TASK ITEM >>
Return the records from the first line through the line containing "[(430,0),(447,22),(413,49),(395,28),(411,16),(399,0),(430,0)]", and leave out the pictures.

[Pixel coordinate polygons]

Segment Open

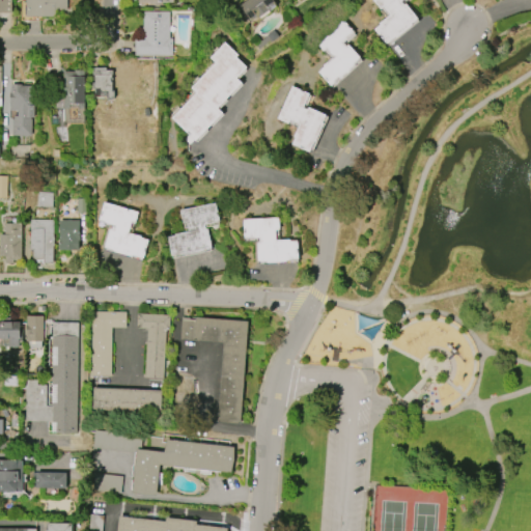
[(0,0),(9,0),(10,12),(0,12),(0,0)]
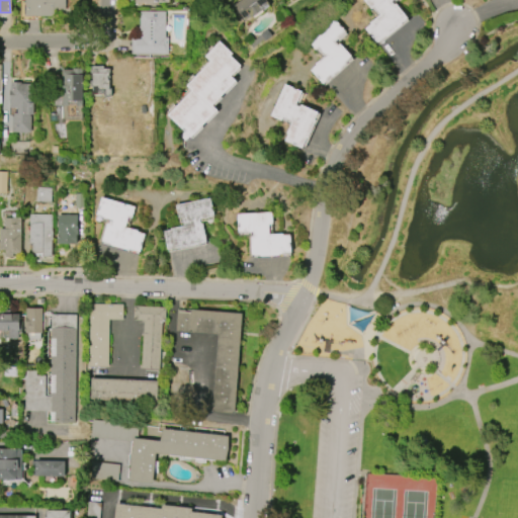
[(24,17),(24,0),(65,0),(65,10),(55,10),(55,17),(24,17)]
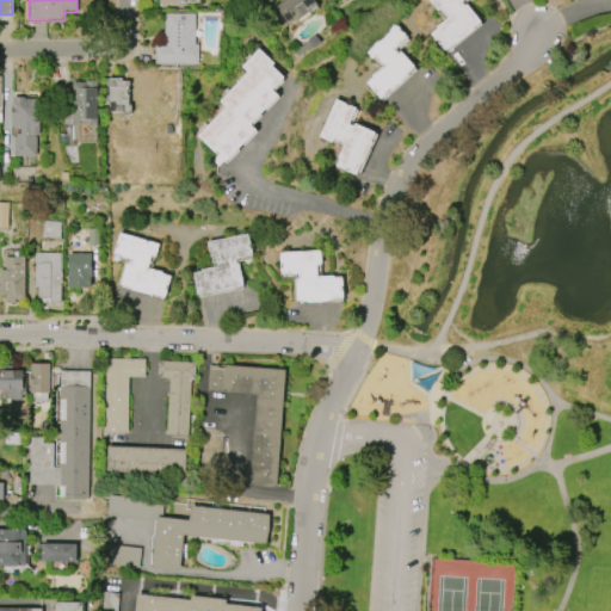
[(275,6),(282,0),(312,0),(316,6),(309,11),(310,13),(298,22),(296,19),(295,20),(294,19),(287,24),(275,6)]
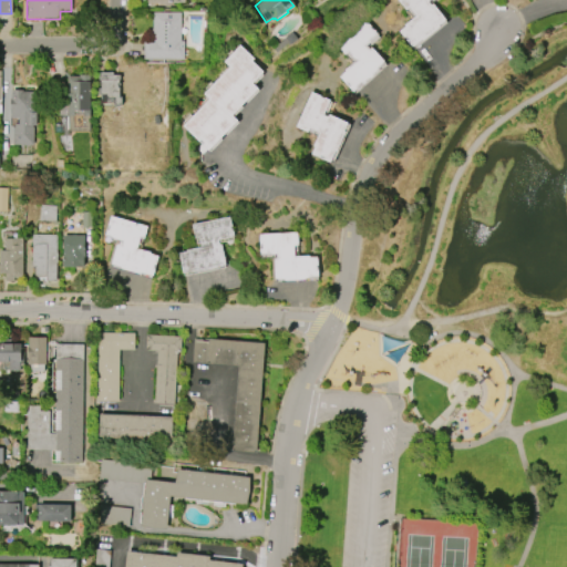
[(430,0),(447,22),(413,49),(395,28),(411,16),(399,0),(430,0)]
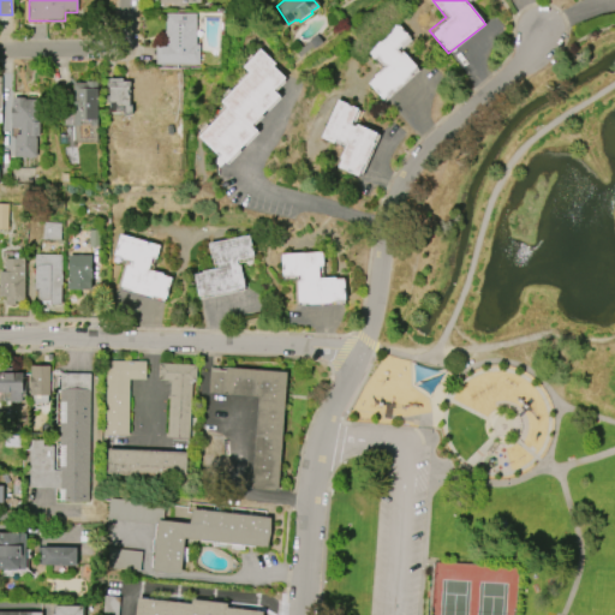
[(165,15),(195,13),(196,45),(198,45),(199,65),(154,65),(154,42),(165,42),(165,15)]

Segment Closed

FINAL ANSWER >>
[(0,0),(9,0),(10,12),(0,12),(0,0)]
[(24,17),(24,0),(65,0),(65,10),(55,10),(55,17),(24,17)]
[(275,6),(282,0),(312,0),(316,6),(309,11),(310,13),(298,22),(296,19),(295,20),(294,19),(287,24),(275,6)]
[(430,0),(447,22),(413,49),(395,28),(411,16),(399,0),(430,0)]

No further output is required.